### Exercise requirements
Pick each line that has "notebook" out of the records.
━━━━━ Source records
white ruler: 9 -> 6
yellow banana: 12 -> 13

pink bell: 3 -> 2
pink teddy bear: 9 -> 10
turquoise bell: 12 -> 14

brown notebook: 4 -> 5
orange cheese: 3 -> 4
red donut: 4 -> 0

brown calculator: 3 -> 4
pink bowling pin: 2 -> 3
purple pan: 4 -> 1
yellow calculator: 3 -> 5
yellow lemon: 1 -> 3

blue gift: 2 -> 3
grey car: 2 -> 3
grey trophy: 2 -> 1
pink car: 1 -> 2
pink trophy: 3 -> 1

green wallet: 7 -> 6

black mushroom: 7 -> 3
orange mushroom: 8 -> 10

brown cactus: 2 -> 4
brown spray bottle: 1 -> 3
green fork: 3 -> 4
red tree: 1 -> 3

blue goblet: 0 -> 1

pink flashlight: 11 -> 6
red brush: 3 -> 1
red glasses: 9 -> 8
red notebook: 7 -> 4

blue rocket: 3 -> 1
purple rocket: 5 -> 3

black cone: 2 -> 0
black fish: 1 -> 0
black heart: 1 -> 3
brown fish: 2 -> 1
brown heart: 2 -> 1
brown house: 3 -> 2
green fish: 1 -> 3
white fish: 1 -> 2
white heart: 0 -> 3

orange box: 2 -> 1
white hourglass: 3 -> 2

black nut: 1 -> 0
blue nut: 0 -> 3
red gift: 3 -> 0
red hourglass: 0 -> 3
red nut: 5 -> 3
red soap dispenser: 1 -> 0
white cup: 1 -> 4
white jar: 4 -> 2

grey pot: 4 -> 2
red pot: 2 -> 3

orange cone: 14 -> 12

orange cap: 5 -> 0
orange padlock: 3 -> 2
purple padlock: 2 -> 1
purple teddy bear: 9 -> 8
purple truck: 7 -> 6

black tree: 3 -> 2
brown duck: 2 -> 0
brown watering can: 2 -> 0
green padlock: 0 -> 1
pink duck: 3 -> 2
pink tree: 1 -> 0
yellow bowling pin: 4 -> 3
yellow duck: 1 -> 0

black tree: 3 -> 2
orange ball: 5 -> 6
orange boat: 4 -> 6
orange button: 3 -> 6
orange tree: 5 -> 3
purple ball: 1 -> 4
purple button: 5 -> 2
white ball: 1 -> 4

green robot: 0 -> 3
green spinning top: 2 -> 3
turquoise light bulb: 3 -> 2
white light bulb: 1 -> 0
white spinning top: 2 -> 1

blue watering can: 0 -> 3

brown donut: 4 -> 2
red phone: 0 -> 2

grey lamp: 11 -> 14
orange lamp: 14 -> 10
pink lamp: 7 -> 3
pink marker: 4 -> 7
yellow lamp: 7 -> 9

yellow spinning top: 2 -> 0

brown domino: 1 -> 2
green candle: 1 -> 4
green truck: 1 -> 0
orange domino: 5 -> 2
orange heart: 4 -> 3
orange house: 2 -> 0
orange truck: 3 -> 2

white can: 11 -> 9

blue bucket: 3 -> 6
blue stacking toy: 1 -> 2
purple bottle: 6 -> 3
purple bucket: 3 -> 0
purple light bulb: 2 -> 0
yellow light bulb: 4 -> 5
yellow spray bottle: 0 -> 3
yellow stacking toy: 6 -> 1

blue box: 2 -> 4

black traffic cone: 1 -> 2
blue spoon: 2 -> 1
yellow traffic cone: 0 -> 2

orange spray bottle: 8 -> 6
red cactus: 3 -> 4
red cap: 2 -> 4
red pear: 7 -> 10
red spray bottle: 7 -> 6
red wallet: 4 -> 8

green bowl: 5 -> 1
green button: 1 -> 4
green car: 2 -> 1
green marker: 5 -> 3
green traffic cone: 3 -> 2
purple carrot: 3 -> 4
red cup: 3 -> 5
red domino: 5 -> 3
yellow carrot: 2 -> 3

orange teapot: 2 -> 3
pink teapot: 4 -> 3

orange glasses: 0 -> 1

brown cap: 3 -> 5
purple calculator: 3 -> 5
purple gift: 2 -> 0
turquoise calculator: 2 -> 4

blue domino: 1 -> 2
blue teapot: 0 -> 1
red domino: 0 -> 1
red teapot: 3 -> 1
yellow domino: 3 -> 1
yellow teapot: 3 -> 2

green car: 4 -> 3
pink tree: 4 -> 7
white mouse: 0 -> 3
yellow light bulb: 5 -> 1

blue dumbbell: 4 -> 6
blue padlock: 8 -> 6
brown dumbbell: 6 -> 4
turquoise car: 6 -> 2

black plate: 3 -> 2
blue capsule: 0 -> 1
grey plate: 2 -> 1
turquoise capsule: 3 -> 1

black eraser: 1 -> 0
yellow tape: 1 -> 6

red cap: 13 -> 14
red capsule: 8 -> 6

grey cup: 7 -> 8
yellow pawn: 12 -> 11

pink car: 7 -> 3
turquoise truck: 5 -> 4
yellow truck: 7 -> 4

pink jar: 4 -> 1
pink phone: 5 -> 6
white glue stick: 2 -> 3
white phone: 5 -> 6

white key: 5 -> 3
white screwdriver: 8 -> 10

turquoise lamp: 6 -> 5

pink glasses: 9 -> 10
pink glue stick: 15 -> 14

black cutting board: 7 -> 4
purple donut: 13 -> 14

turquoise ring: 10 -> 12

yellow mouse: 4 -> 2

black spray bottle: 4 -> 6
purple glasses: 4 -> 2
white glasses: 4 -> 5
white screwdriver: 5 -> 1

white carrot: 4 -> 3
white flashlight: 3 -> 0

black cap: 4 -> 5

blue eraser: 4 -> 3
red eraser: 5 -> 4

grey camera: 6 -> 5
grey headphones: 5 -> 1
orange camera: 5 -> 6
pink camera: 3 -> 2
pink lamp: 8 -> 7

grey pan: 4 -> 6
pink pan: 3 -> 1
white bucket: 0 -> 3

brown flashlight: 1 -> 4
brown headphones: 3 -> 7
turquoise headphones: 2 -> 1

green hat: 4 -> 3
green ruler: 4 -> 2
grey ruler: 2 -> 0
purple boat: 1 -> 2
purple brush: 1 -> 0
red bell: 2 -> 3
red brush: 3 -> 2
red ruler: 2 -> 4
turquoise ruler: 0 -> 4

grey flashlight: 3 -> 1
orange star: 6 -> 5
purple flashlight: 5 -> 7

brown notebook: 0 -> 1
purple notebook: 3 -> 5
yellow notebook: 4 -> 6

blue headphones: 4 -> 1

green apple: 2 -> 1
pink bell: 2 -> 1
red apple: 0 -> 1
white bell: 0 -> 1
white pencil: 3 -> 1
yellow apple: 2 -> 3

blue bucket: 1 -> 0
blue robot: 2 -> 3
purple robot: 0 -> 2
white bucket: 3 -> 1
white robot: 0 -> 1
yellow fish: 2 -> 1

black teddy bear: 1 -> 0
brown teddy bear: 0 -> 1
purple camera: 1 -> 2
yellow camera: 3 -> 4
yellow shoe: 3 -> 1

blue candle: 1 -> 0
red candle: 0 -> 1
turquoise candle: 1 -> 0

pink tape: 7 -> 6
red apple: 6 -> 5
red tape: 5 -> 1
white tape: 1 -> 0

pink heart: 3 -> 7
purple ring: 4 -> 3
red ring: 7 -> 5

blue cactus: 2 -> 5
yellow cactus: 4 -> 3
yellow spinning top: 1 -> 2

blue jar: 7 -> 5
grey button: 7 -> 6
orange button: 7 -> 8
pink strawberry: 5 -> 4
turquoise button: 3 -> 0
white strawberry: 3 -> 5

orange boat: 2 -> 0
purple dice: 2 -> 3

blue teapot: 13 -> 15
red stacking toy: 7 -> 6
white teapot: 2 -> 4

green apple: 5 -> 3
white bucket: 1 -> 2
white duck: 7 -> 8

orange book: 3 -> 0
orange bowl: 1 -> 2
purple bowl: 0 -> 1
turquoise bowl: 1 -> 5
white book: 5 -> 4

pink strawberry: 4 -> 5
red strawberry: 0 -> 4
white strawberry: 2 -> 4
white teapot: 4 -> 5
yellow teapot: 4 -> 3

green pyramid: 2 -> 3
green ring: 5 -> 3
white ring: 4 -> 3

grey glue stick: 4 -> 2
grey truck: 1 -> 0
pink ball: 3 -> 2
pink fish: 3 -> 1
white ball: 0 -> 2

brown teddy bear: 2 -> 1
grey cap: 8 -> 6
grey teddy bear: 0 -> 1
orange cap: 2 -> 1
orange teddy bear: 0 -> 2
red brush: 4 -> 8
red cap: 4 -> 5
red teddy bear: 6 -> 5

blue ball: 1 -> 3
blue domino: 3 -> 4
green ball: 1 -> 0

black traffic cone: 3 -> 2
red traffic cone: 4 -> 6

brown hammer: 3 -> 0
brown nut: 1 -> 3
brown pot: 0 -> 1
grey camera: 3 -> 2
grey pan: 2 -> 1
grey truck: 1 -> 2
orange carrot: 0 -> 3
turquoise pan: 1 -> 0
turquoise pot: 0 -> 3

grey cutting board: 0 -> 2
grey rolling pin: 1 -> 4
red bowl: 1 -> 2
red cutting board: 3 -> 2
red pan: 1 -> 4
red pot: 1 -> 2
━━━━━━━━━━
### Task output
brown notebook: 4 -> 5
red notebook: 7 -> 4
brown notebook: 0 -> 1
purple notebook: 3 -> 5
yellow notebook: 4 -> 6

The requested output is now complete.